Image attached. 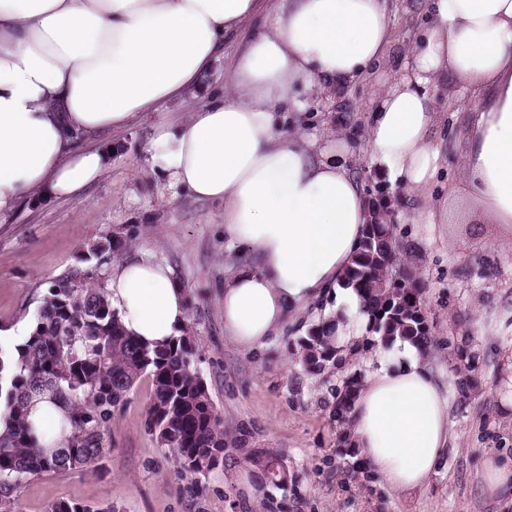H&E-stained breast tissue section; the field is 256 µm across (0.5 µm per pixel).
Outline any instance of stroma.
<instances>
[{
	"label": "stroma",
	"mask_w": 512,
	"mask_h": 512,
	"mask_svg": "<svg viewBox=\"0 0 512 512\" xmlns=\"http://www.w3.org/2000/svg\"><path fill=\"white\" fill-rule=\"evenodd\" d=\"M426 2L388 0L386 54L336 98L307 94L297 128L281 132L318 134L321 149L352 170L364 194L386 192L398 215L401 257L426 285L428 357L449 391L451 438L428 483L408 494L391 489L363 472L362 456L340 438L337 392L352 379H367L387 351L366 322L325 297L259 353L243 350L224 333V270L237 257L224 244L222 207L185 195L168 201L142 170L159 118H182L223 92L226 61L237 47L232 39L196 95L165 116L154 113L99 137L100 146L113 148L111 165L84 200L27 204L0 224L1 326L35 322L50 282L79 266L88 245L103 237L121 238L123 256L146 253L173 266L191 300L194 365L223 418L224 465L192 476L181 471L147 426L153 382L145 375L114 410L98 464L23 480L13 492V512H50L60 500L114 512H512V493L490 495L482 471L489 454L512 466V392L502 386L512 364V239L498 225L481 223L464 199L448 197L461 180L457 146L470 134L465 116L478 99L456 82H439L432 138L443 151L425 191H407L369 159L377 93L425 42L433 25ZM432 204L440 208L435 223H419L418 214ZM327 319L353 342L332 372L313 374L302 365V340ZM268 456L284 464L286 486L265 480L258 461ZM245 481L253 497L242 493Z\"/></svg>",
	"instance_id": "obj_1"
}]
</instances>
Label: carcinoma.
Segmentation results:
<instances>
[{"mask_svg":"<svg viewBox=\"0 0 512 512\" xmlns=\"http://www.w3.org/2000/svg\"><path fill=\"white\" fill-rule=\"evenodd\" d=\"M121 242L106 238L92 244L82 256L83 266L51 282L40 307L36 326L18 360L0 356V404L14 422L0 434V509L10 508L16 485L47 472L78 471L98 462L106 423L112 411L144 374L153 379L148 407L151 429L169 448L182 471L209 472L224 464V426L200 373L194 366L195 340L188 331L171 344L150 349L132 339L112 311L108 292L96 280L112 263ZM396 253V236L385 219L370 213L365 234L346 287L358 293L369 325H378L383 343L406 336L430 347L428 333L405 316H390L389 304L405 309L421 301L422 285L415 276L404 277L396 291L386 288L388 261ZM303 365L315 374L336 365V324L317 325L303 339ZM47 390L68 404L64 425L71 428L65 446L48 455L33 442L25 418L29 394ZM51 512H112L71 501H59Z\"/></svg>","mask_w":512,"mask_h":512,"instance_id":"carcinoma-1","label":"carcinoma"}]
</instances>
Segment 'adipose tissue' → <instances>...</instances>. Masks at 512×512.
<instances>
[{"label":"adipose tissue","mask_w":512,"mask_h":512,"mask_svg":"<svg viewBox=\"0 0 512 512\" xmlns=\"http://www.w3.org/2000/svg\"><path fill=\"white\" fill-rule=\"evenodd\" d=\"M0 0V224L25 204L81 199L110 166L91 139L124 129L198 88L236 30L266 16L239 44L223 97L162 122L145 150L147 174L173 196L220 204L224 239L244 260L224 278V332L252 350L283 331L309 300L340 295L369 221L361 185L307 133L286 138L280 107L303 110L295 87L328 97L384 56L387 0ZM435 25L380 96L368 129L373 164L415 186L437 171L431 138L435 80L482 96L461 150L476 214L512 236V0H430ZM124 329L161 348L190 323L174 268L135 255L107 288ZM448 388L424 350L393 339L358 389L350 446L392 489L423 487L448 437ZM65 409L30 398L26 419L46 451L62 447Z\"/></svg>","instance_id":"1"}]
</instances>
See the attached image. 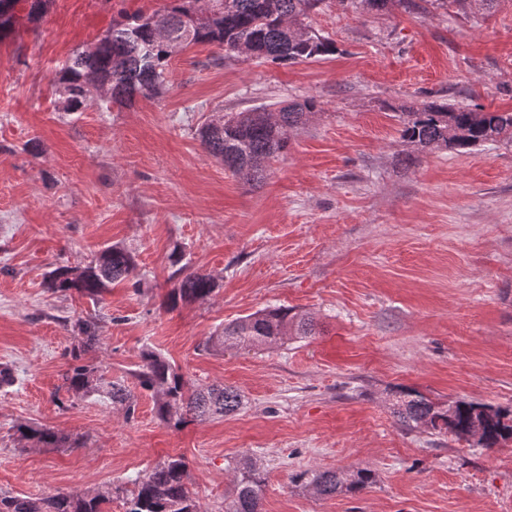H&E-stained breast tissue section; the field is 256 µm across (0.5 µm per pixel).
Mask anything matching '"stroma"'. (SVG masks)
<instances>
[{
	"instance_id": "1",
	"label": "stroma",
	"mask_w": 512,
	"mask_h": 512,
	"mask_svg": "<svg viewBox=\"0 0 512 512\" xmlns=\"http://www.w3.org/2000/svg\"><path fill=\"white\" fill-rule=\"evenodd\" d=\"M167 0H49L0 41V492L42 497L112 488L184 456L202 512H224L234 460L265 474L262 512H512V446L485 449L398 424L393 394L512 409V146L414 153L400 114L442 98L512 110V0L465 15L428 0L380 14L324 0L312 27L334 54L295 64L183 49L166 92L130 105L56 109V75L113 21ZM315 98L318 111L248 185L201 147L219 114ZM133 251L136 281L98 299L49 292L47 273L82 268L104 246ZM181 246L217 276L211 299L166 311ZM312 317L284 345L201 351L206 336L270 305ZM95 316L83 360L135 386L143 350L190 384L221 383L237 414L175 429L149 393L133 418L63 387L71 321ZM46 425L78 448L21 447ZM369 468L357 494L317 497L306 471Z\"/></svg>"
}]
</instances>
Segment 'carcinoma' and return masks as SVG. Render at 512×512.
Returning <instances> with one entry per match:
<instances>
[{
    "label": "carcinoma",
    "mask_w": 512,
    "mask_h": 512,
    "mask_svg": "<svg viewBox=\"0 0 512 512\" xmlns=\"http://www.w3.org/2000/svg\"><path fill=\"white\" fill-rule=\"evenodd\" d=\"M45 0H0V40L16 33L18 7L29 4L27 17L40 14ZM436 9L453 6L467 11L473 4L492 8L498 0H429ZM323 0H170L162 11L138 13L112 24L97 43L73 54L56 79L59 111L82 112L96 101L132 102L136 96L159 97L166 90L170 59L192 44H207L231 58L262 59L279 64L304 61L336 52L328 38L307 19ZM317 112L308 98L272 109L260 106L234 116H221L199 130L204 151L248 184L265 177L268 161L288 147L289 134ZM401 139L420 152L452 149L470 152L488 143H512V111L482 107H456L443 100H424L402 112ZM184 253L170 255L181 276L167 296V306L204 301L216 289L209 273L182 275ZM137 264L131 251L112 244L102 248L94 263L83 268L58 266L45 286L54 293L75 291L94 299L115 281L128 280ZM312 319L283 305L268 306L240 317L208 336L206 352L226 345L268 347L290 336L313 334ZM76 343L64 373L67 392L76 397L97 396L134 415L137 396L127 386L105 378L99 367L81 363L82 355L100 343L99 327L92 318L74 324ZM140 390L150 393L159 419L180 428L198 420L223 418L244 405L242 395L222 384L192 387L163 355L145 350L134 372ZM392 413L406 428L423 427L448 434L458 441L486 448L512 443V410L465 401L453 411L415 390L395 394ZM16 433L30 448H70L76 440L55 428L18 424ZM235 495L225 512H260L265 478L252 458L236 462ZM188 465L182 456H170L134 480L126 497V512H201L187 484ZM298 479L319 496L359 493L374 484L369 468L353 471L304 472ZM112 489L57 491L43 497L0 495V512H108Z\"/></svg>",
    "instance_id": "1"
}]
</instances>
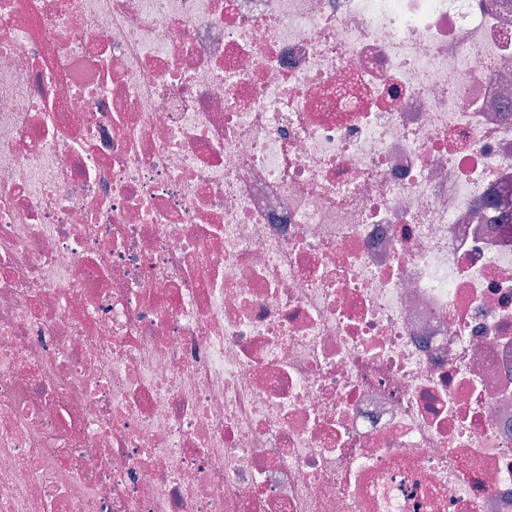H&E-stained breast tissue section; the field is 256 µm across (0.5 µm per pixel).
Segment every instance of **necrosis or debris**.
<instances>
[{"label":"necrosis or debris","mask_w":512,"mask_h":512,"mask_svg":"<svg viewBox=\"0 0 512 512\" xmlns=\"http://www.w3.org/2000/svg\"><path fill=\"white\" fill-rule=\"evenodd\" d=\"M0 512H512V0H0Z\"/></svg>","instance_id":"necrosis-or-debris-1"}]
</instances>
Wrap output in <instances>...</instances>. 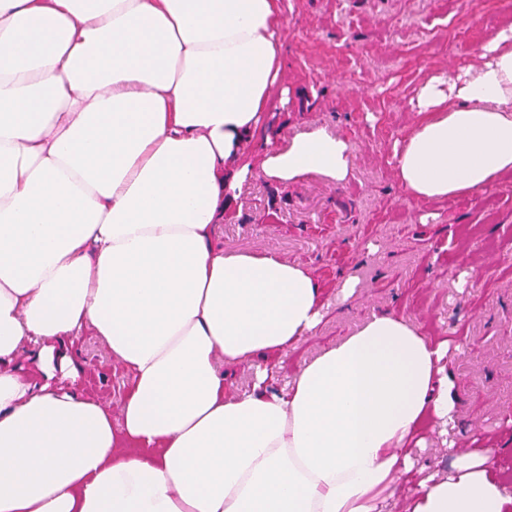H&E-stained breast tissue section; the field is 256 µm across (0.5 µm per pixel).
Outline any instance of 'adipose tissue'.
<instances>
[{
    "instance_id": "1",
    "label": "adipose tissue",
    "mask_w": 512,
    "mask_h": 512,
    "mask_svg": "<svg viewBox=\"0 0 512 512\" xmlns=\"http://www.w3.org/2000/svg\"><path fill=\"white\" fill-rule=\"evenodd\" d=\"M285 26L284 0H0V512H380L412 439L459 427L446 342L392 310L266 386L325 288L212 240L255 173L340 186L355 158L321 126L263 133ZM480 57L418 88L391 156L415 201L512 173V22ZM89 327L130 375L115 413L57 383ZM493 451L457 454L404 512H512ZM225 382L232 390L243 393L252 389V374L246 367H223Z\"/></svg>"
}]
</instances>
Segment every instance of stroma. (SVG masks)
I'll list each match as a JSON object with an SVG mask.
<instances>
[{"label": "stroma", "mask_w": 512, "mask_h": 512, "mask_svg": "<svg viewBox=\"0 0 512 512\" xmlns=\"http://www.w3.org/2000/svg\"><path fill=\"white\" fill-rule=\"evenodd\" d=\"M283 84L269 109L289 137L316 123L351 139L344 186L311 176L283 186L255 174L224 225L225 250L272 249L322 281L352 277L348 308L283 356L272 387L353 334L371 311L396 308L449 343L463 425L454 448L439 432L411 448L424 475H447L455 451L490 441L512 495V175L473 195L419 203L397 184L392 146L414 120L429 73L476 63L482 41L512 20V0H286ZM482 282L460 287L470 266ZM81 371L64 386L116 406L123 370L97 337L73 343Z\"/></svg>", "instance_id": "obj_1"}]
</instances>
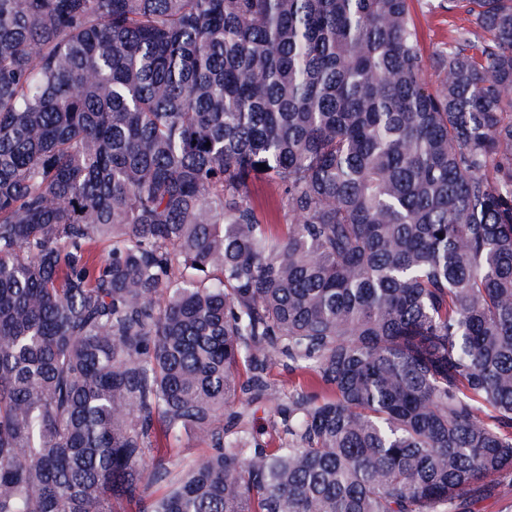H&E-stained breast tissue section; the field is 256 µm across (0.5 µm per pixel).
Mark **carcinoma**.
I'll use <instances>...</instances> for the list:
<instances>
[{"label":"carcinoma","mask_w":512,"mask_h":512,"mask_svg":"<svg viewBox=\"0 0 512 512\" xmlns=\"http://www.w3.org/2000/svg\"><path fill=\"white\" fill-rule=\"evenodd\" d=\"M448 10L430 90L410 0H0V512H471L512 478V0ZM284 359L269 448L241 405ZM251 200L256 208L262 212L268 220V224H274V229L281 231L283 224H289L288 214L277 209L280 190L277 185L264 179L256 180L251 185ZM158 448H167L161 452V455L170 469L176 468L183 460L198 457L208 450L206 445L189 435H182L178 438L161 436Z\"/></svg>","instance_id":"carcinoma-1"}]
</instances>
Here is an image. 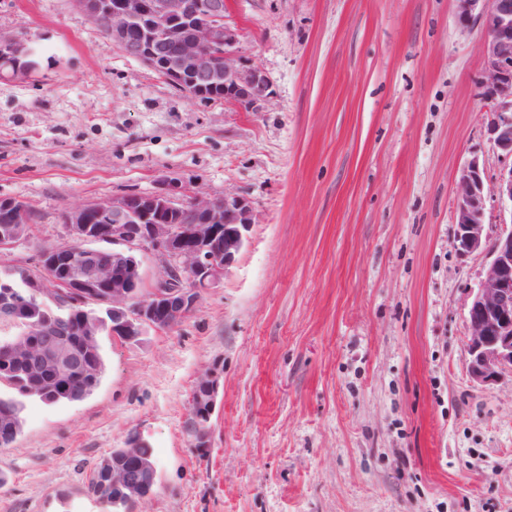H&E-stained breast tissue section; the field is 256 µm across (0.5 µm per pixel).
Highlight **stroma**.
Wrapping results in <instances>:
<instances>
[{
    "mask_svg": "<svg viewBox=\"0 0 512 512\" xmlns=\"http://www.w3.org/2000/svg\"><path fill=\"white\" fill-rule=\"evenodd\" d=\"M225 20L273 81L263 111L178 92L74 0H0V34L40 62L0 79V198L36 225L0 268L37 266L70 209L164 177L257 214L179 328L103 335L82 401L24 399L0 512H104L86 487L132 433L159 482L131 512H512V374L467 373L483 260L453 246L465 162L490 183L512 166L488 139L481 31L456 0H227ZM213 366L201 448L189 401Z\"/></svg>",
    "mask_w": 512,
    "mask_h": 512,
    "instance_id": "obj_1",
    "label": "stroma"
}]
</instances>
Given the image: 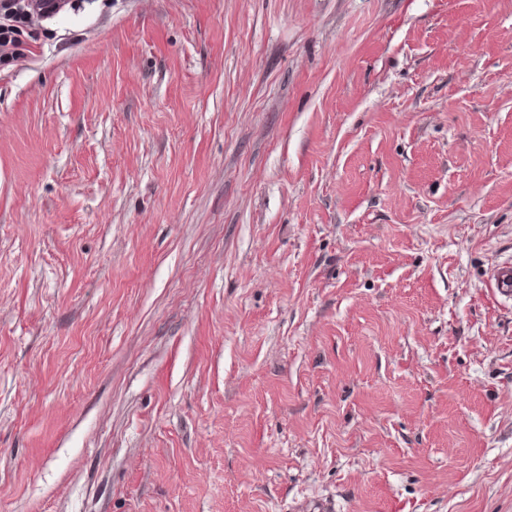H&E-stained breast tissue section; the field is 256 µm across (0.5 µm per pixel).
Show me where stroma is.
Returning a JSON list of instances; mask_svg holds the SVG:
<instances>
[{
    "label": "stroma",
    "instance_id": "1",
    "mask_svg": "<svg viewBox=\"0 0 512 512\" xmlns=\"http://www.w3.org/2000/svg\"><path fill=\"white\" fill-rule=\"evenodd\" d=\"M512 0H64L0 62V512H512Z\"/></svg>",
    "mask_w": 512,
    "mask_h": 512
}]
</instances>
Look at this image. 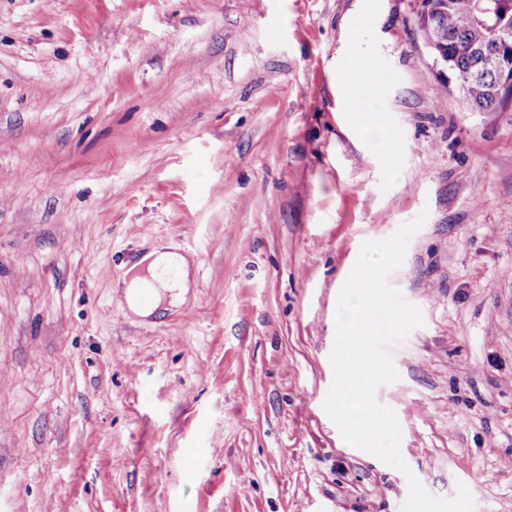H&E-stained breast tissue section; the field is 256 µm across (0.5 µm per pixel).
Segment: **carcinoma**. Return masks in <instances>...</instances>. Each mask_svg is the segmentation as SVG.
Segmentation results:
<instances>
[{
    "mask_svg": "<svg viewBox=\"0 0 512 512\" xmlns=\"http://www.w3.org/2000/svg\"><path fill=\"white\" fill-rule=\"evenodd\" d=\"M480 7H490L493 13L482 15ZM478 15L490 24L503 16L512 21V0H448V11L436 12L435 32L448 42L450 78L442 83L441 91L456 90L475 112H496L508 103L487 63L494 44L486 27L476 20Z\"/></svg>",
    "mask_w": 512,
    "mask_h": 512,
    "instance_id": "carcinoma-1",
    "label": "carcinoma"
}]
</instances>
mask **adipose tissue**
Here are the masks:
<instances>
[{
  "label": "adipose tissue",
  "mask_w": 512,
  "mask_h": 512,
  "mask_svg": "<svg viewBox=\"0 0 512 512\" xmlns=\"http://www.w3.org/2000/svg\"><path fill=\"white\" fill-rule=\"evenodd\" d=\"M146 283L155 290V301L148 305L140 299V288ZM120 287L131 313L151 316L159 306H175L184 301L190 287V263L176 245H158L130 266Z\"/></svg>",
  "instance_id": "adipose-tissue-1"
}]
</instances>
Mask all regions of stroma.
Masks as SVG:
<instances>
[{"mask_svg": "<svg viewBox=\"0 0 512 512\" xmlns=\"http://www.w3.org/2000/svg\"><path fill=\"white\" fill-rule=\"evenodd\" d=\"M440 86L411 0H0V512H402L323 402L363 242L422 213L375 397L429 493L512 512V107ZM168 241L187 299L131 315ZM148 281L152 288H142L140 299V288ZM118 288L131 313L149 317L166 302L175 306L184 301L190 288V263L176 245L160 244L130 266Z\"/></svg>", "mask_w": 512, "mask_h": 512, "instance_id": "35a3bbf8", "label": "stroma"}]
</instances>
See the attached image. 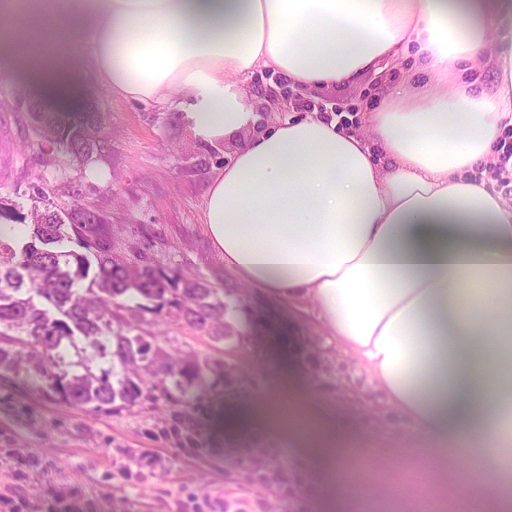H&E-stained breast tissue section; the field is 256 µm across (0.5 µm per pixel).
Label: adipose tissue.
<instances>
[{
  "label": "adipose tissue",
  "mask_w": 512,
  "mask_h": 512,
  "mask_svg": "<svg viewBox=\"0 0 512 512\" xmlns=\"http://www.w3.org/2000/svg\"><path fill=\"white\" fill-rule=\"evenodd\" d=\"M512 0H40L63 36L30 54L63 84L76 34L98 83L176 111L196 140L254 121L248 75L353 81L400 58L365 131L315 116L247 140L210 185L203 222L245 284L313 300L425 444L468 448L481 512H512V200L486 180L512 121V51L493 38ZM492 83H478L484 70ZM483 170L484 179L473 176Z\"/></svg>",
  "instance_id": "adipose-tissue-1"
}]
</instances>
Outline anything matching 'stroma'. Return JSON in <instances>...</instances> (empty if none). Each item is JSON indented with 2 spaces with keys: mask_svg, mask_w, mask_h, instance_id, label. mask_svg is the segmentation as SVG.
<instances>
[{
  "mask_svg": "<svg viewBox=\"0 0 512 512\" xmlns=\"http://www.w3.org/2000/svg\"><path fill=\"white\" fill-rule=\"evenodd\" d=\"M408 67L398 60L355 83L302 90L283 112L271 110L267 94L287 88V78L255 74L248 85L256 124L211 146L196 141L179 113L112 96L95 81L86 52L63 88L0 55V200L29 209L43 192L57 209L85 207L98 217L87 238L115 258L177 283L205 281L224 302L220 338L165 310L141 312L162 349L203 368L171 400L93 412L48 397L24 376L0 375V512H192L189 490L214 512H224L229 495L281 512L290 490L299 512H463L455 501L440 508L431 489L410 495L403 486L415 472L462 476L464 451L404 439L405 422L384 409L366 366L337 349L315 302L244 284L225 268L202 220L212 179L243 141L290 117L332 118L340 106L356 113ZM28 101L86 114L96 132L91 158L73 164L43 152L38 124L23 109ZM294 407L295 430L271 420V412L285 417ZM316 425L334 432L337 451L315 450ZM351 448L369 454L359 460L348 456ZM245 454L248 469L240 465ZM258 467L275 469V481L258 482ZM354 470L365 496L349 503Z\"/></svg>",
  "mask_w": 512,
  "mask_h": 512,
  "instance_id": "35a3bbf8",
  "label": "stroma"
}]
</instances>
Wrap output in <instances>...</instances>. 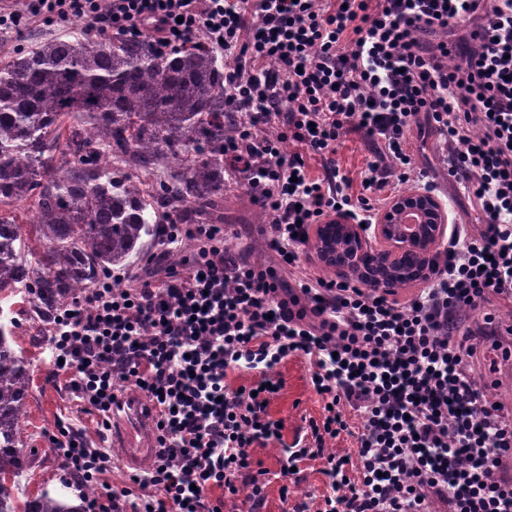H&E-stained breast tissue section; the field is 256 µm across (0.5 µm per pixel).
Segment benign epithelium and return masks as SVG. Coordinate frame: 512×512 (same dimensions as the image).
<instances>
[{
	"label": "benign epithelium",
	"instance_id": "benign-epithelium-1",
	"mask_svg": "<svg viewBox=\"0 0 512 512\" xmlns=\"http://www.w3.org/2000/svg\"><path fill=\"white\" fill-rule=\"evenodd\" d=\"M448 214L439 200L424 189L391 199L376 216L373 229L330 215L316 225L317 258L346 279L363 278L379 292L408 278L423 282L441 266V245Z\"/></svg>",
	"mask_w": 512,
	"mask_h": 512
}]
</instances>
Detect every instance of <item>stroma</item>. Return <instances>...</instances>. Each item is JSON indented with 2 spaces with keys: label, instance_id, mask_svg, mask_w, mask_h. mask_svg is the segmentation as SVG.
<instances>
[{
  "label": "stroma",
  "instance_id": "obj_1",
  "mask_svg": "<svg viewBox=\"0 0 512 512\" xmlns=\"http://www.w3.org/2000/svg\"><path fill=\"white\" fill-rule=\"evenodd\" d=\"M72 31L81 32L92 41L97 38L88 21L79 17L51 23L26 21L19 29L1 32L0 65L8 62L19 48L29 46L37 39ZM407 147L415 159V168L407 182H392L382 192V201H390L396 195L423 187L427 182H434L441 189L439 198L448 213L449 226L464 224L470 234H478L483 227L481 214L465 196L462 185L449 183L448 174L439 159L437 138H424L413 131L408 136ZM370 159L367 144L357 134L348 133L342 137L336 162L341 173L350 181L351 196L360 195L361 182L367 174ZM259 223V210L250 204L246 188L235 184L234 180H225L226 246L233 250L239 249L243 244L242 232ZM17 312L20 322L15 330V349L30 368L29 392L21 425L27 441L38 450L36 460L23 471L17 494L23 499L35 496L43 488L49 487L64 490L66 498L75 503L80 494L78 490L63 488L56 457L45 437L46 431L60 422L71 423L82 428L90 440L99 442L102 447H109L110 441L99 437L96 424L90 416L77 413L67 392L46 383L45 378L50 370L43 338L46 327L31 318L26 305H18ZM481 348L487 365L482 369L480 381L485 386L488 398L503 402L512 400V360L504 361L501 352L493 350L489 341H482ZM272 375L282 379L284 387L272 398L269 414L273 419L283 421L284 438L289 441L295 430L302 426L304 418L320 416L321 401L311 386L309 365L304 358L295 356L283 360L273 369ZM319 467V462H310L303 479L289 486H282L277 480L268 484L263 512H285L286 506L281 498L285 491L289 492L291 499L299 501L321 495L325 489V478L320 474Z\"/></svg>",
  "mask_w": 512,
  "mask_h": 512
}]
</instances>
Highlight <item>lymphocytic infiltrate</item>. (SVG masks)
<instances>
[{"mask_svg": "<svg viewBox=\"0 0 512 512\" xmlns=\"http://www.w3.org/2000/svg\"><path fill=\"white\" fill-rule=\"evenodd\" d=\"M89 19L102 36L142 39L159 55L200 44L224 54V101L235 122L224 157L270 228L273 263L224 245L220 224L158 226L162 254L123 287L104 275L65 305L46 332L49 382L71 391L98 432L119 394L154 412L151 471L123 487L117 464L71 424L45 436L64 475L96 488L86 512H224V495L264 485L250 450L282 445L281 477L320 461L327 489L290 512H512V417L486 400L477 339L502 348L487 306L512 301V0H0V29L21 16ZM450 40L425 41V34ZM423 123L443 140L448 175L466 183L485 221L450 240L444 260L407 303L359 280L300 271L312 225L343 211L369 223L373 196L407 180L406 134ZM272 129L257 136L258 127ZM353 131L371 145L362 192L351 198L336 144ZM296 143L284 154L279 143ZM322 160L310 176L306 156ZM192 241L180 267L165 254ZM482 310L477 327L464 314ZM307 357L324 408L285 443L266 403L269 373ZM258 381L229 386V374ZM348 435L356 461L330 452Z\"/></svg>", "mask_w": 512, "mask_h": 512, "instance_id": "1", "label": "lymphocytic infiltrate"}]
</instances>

============================================================

• _Set exercise_
Find the line that contains "Highlight <item>lymphocytic infiltrate</item>.". Repeat it and every line after it, exactly as written, up to and including the last line of the records above.

• _Task output_
Highlight <item>lymphocytic infiltrate</item>. (SVG masks)
<instances>
[{"mask_svg": "<svg viewBox=\"0 0 512 512\" xmlns=\"http://www.w3.org/2000/svg\"><path fill=\"white\" fill-rule=\"evenodd\" d=\"M89 19L102 36L142 39L159 55L200 44L224 54V101L235 122L224 157L270 228L273 263L224 245L220 224L158 226L162 254L123 287L104 275L65 305L46 332L49 382L71 391L98 432L119 394L154 412L151 471L123 487L117 464L71 424L45 436L64 475L96 488L86 512H224V495L264 485L250 450L282 445L281 477L320 461L327 489L290 512H512V417L486 400L477 339L502 348L487 306L512 301V0H0V29L21 16ZM450 40L425 41V34ZM423 123L443 140L448 175L466 183L485 221L450 240L444 260L407 303L359 280L300 271L312 225L343 211L369 223L373 196L407 180L406 134ZM272 129L257 136L258 127ZM353 131L371 145L362 192L351 198L336 144ZM296 143L284 154L279 143ZM322 160L310 176L306 156ZM192 241L180 267L165 254ZM482 310L477 327L464 314ZM307 357L324 408L285 443L266 403L269 373ZM258 381L229 386V374ZM348 435L356 461L330 452Z\"/></svg>", "mask_w": 512, "mask_h": 512, "instance_id": "1", "label": "lymphocytic infiltrate"}]
</instances>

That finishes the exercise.